▸ **What is needed**
The lines below, beginning at the one that contains "purple cutting board [495,402,570,497]" and ending at the last, are to be retyped exactly.

▸ **Provided records**
################

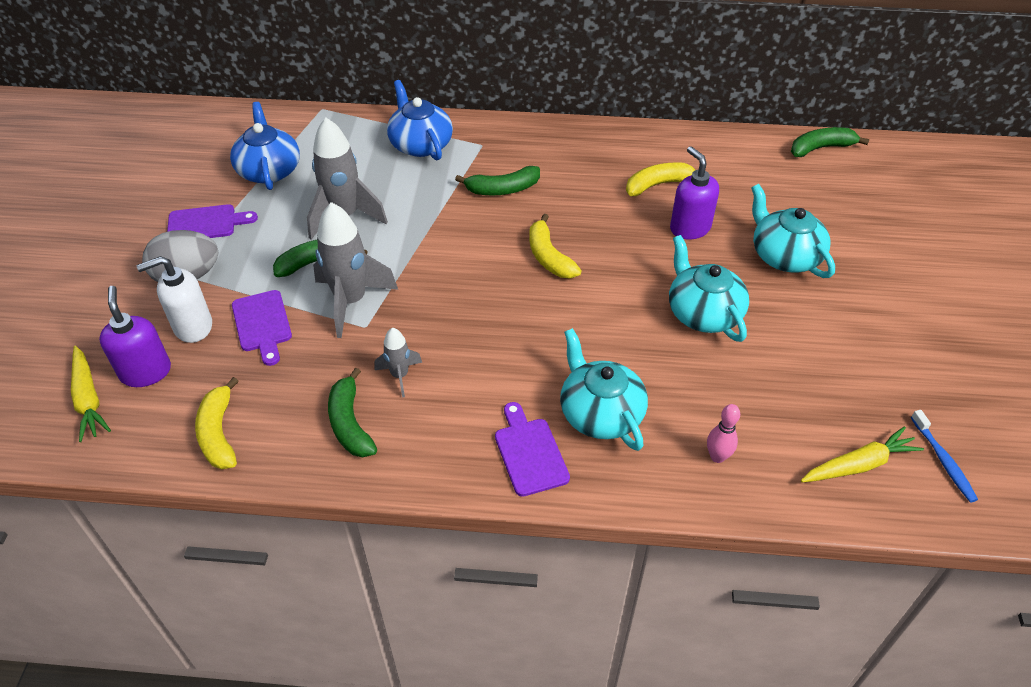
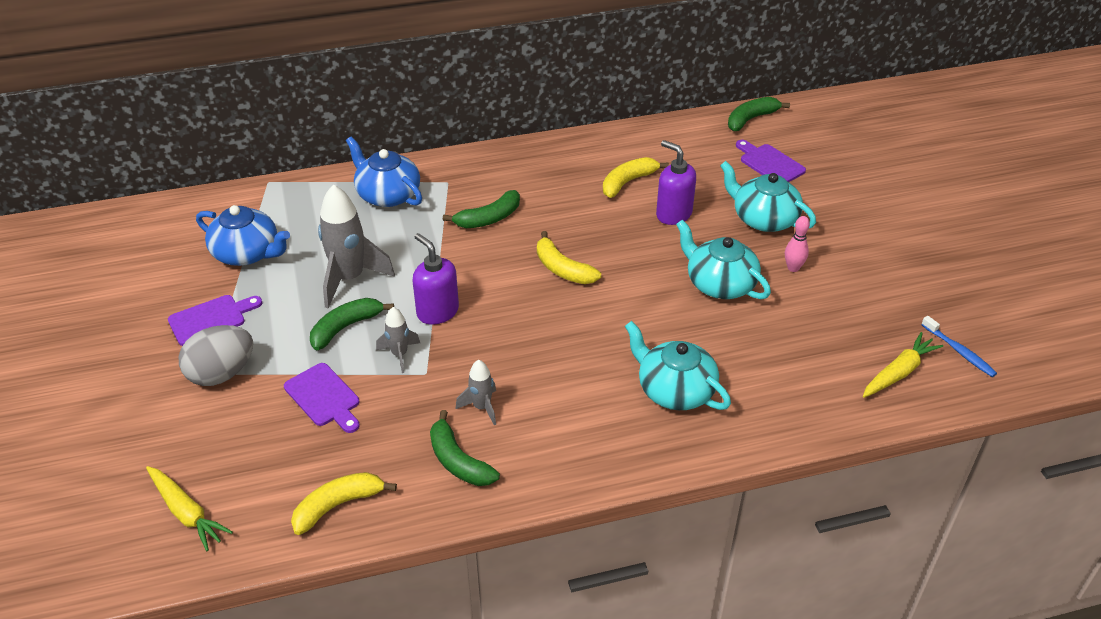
camera: 20 degrees left, 5 degrees down
purple soap dispenser [99,286,171,387] -> purple soap dispenser moved to [412,233,459,325]
white soap dispenser [136,256,212,343] -> none
yellow banana [195,377,239,469] -> yellow banana turned 90 degrees clockwise [291,472,397,535]
blue teapot [230,102,300,190] -> blue teapot turned 150 degrees clockwise [196,205,290,266]
grey rocket [313,202,398,338] -> grey rocket [376,307,420,373], size x0.52
purple cutting board [495,402,570,497] -> purple cutting board moved to [736,140,806,182]
pink bowling pin [707,404,740,463] -> pink bowling pin moved to [785,216,810,272]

################

▸ **Written answer**
purple cutting board [495,402,570,497] -> purple cutting board moved to [736,140,806,182]
pink bowling pin [707,404,740,463] -> pink bowling pin moved to [785,216,810,272]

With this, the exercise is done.